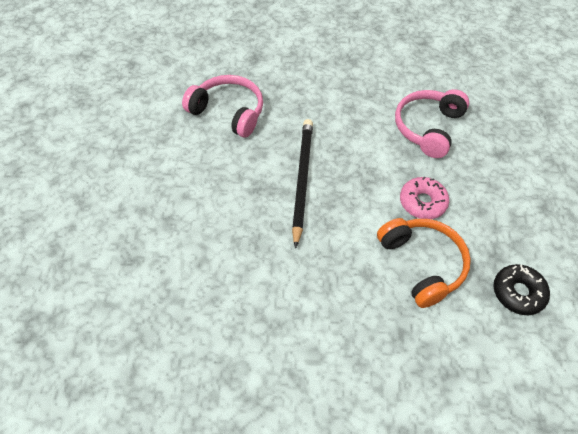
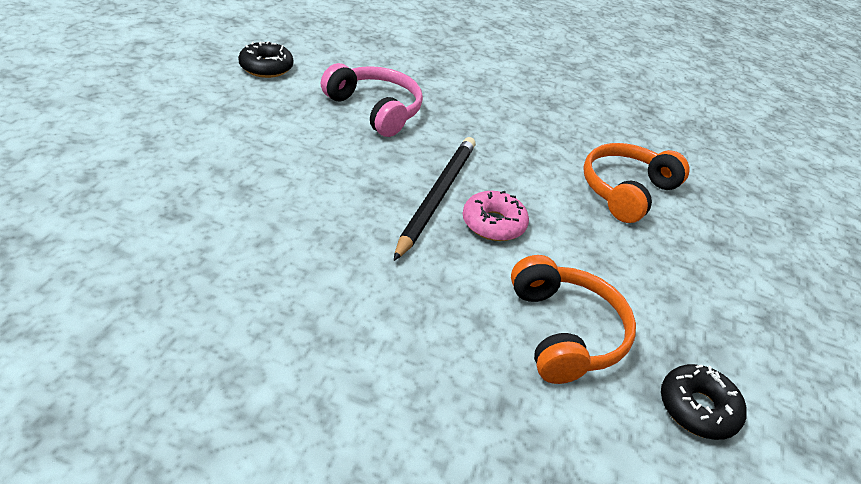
camera: 10 degrees right, 15 degrees down
(131, 97) = (266, 67): none -> black donut
(422, 202) = (590, 264): pink donut -> pink donut (493, 224)
(428, 128) = (626, 191): pink headphones -> orange headphones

### Work to be completed
Please copy the data shown above precisely, leaving the images out.

### Problem solution
camera: 10 degrees right, 15 degrees down
(131, 97) = (266, 67): none -> black donut
(422, 202) = (590, 264): pink donut -> pink donut (493, 224)
(428, 128) = (626, 191): pink headphones -> orange headphones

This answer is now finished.